Reproduce every line of the material below exactly. No pictures belong in the copy.
BEGIN
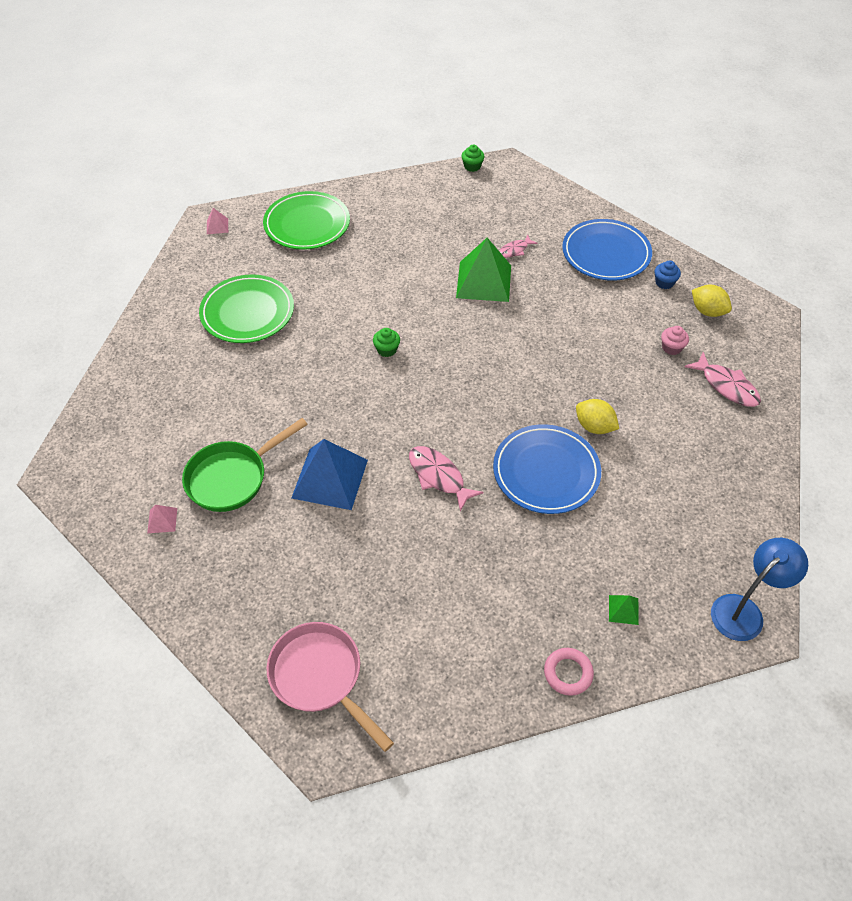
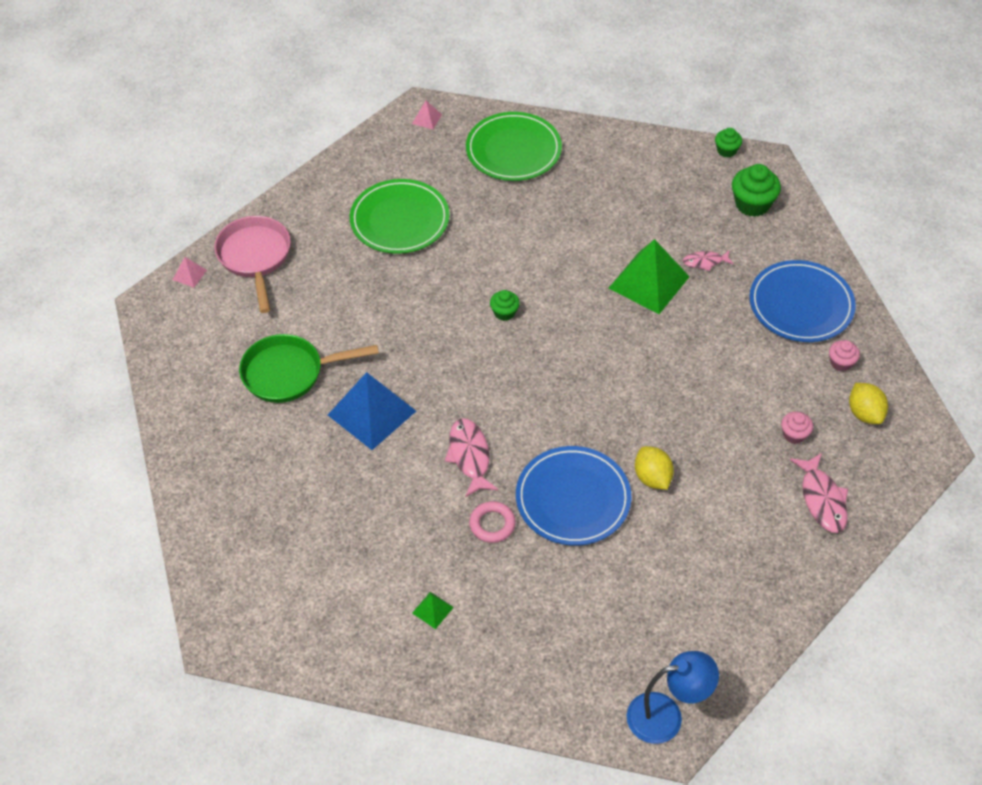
camera: 30 degrees right, 0 degrees up
(162, 520) = (209, 384): pink pyramid -> pink pyramid (189, 274)
(320, 677) = (254, 580): pink pan -> pink pan (255, 258)
(518, 197) = (752, 204): none -> green cupcake
(568, 673) = (462, 684): pink ring -> pink ring (492, 524)
(623, 609) = (552, 657): green pyramid -> green pyramid (432, 610)
(664, 283) = (841, 363): blue cupcake -> pink cupcake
END
*COMPLETED EXERCISE*
camera: 30 degrees right, 0 degrees up
(162, 520) = (209, 384): pink pyramid -> pink pyramid (189, 274)
(320, 677) = (254, 580): pink pan -> pink pan (255, 258)
(518, 197) = (752, 204): none -> green cupcake
(568, 673) = (462, 684): pink ring -> pink ring (492, 524)
(623, 609) = (552, 657): green pyramid -> green pyramid (432, 610)
(664, 283) = (841, 363): blue cupcake -> pink cupcake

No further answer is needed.